ASSIGNMENT:
Give back the records that follow exactly, images excluded.

[EXTRACTED RECORDS — start]

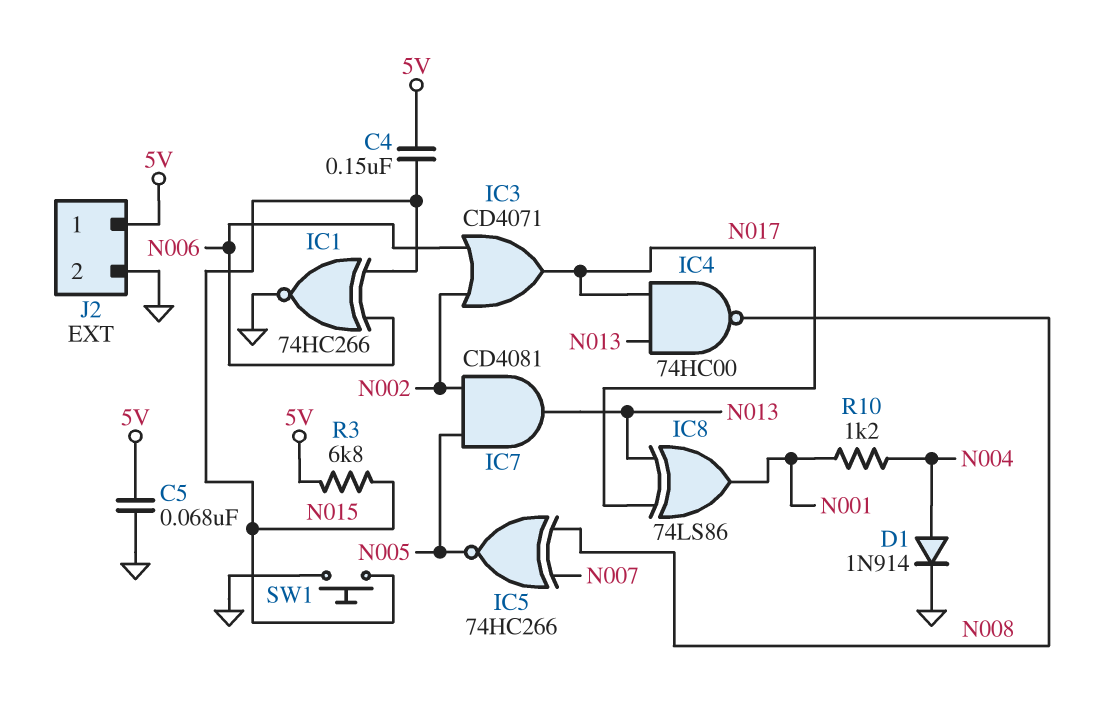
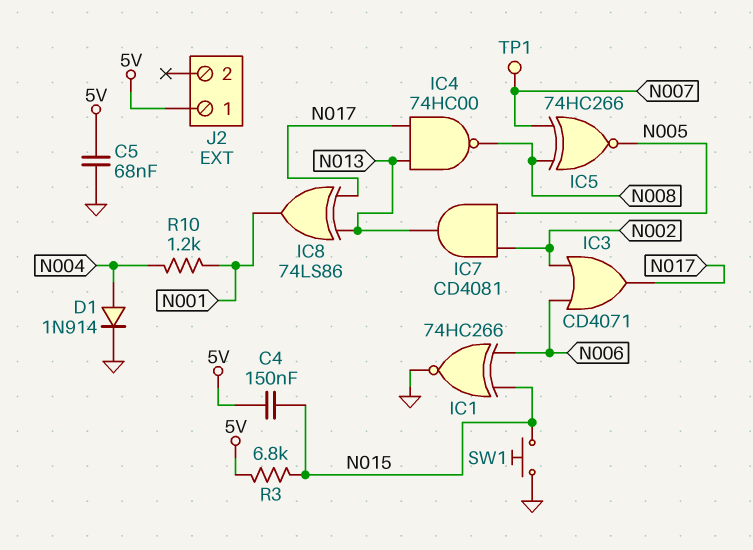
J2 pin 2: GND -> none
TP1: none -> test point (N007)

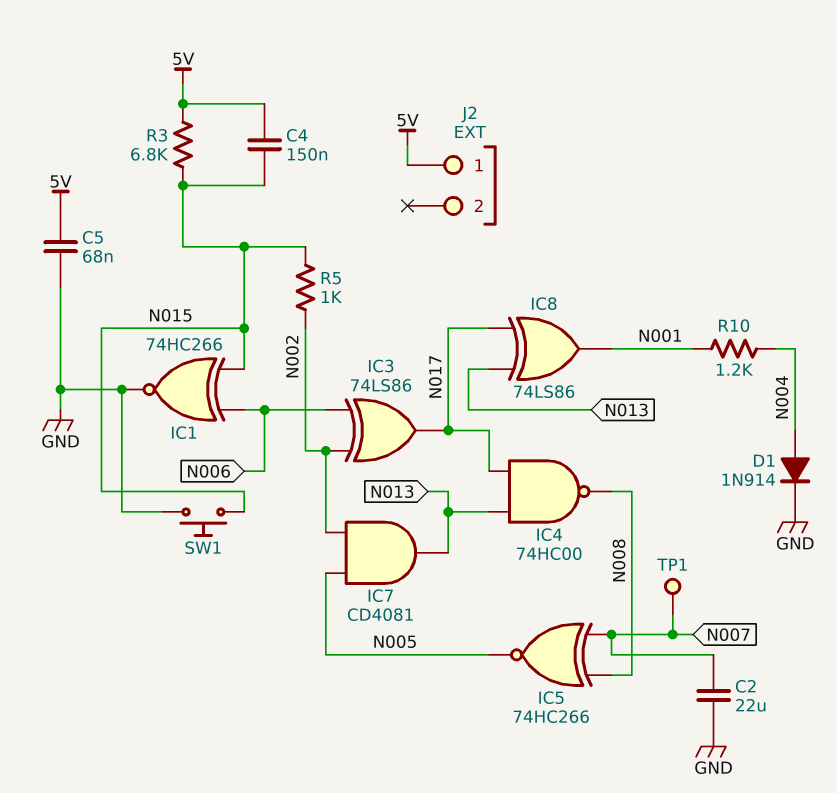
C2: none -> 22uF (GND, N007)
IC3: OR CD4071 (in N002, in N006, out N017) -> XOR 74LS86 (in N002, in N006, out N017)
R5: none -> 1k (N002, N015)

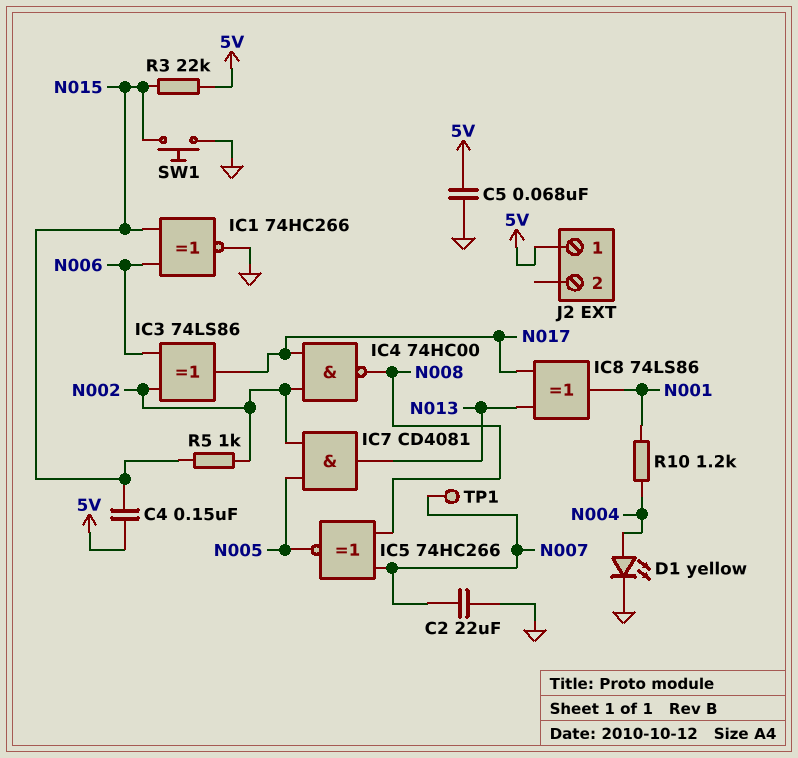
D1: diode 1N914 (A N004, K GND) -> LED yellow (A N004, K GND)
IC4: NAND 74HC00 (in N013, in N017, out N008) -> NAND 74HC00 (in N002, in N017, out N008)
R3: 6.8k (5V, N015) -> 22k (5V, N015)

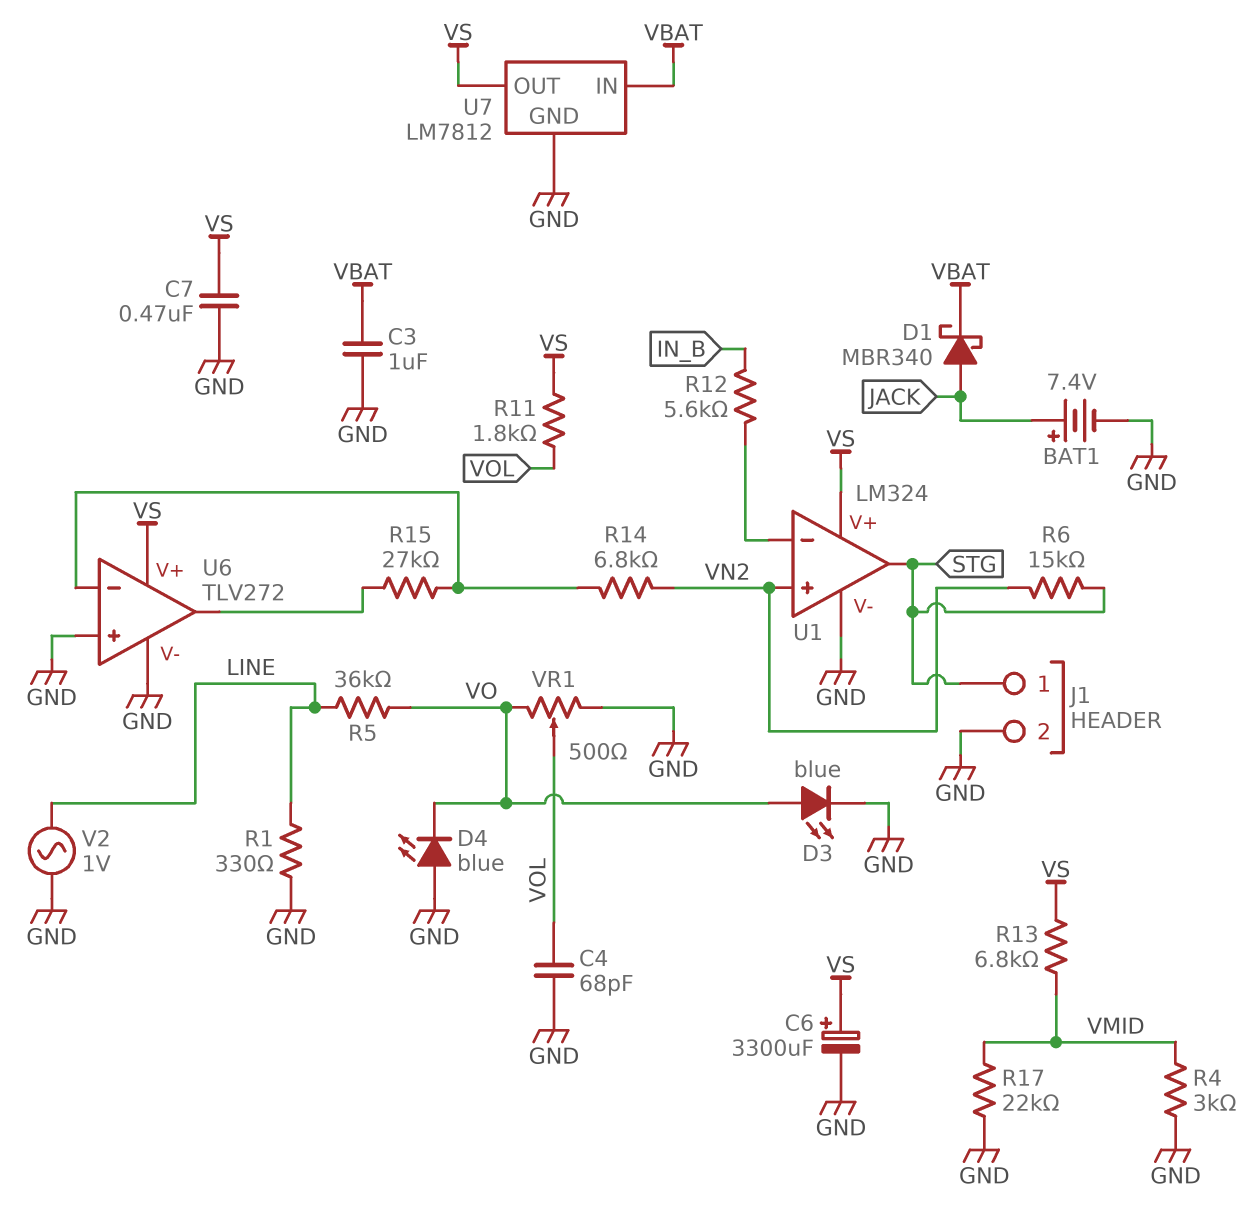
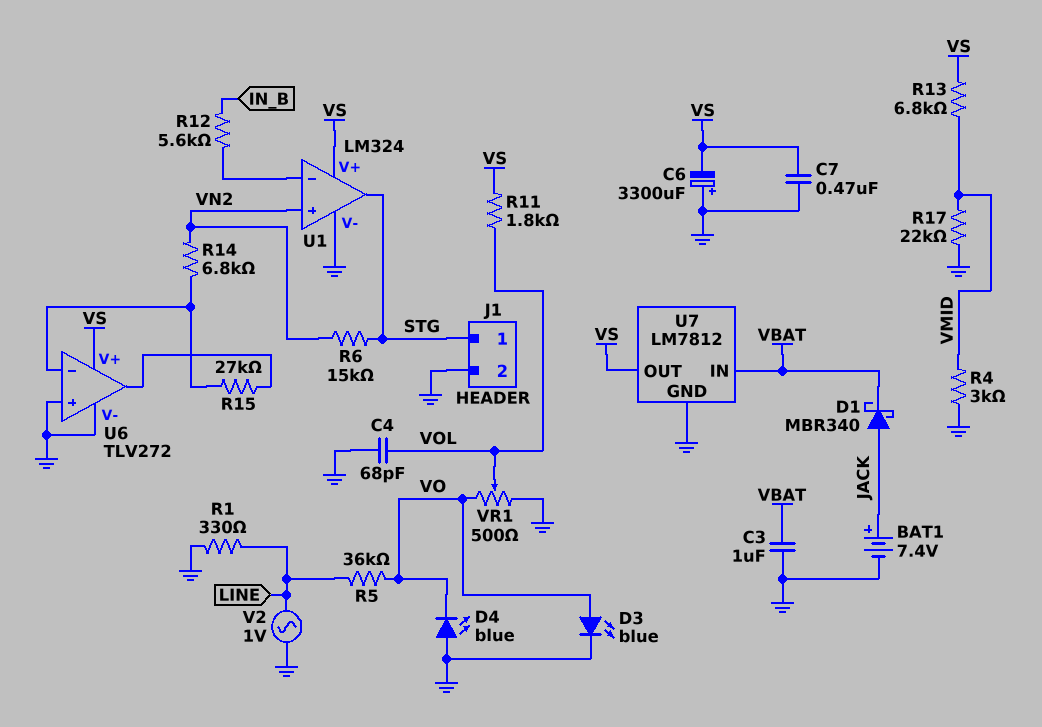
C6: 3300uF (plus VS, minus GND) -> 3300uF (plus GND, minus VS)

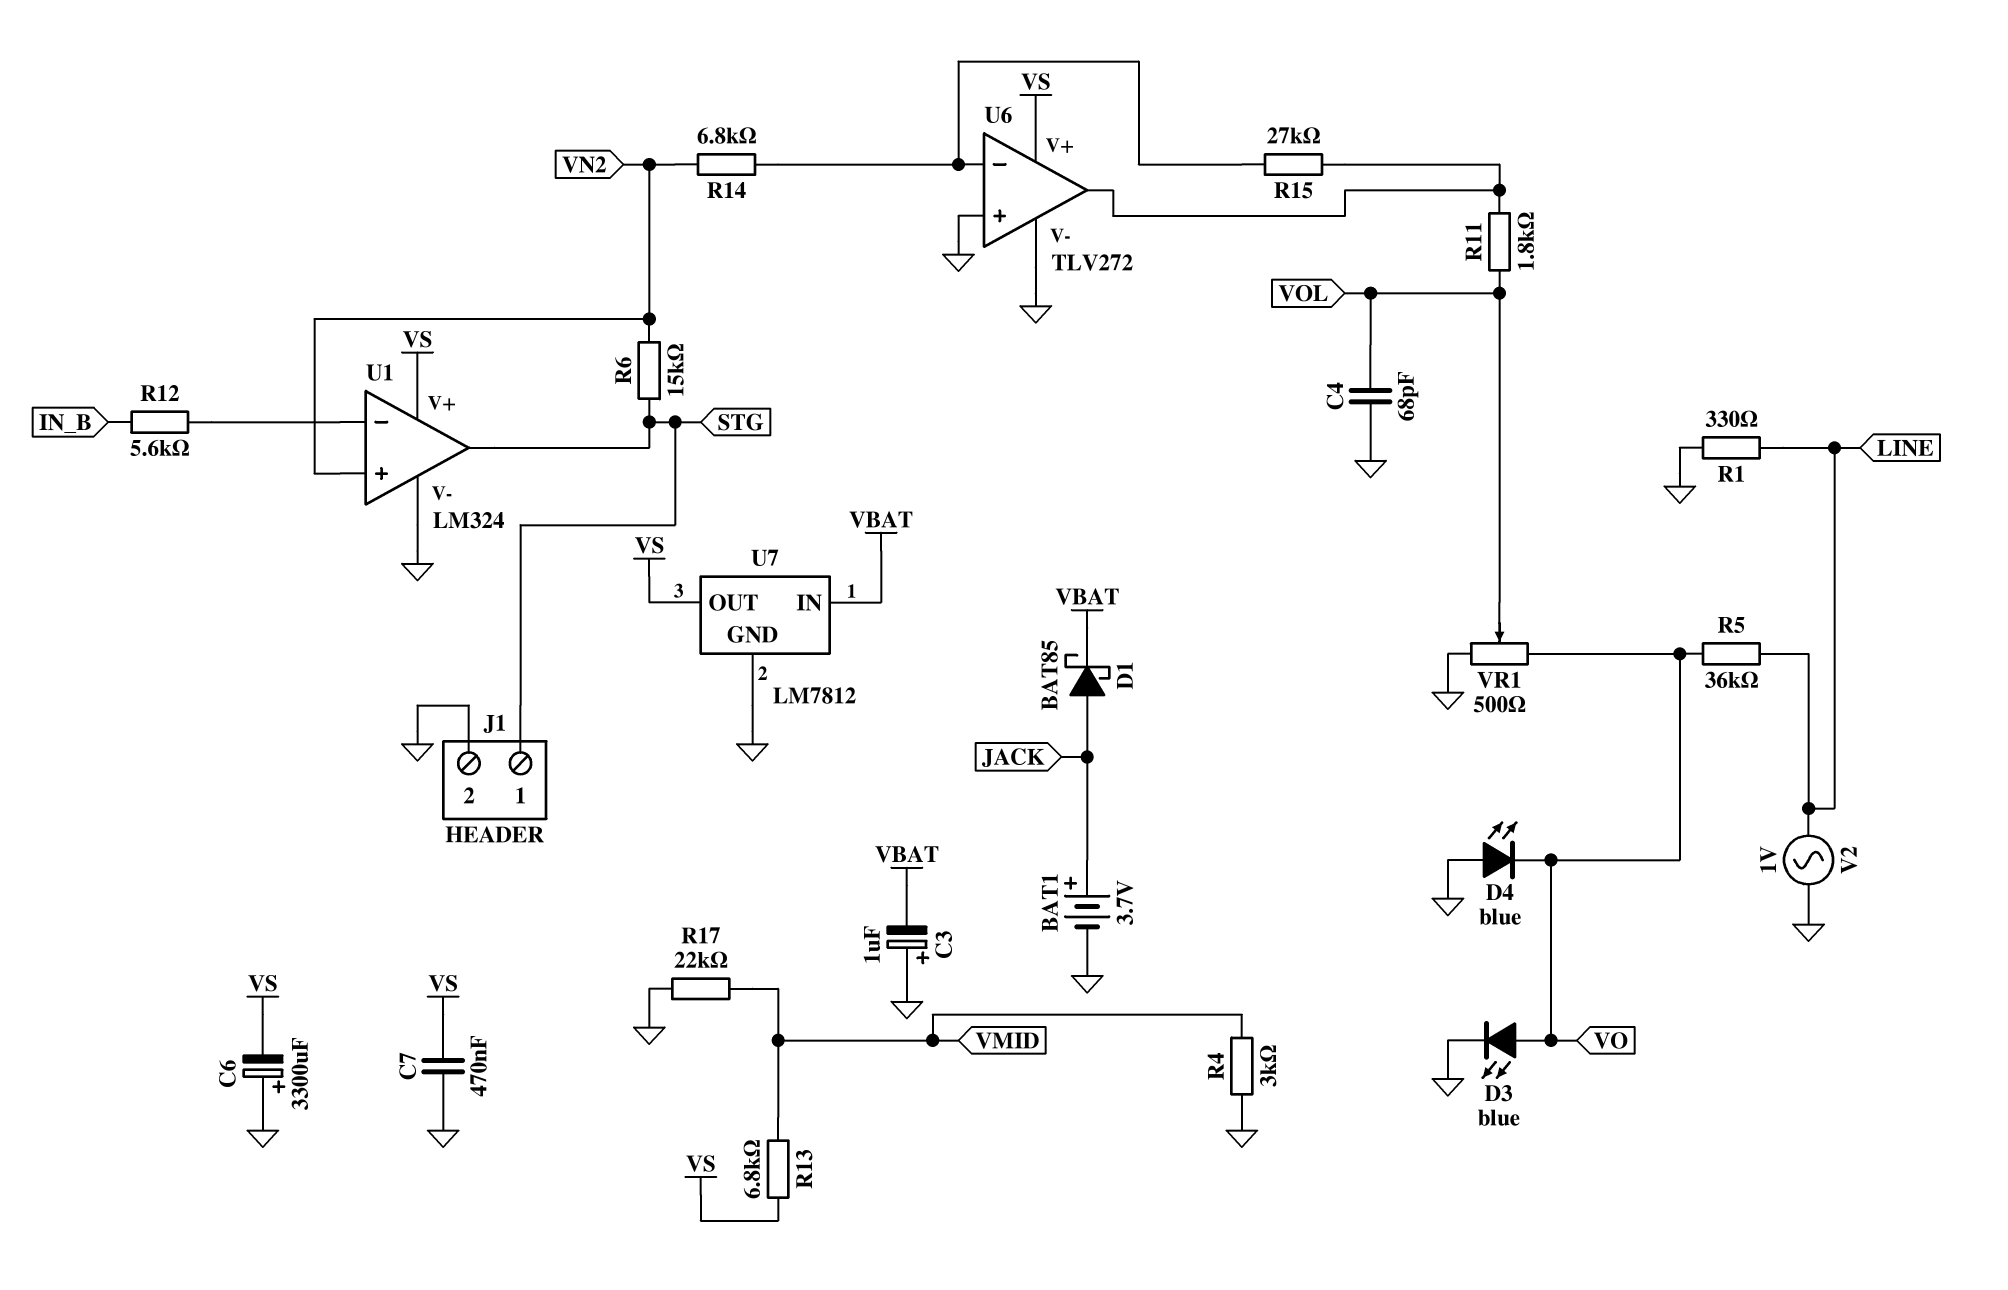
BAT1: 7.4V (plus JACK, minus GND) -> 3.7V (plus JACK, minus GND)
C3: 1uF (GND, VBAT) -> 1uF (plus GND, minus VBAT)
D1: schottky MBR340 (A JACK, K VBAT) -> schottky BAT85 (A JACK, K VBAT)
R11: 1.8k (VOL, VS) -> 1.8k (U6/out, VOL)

[EXTRACTED RECORDS — finish]

EXPECTED ANSWER:
J2 pin 2: GND -> none
TP1: none -> test point (N007)

C2: none -> 22uF (GND, N007)
IC3: OR CD4071 (in N002, in N006, out N017) -> XOR 74LS86 (in N002, in N006, out N017)
R5: none -> 1k (N002, N015)

D1: diode 1N914 (A N004, K GND) -> LED yellow (A N004, K GND)
IC4: NAND 74HC00 (in N013, in N017, out N008) -> NAND 74HC00 (in N002, in N017, out N008)
R3: 6.8k (5V, N015) -> 22k (5V, N015)

C6: 3300uF (plus VS, minus GND) -> 3300uF (plus GND, minus VS)

BAT1: 7.4V (plus JACK, minus GND) -> 3.7V (plus JACK, minus GND)
C3: 1uF (GND, VBAT) -> 1uF (plus GND, minus VBAT)
D1: schottky MBR340 (A JACK, K VBAT) -> schottky BAT85 (A JACK, K VBAT)
R11: 1.8k (VOL, VS) -> 1.8k (U6/out, VOL)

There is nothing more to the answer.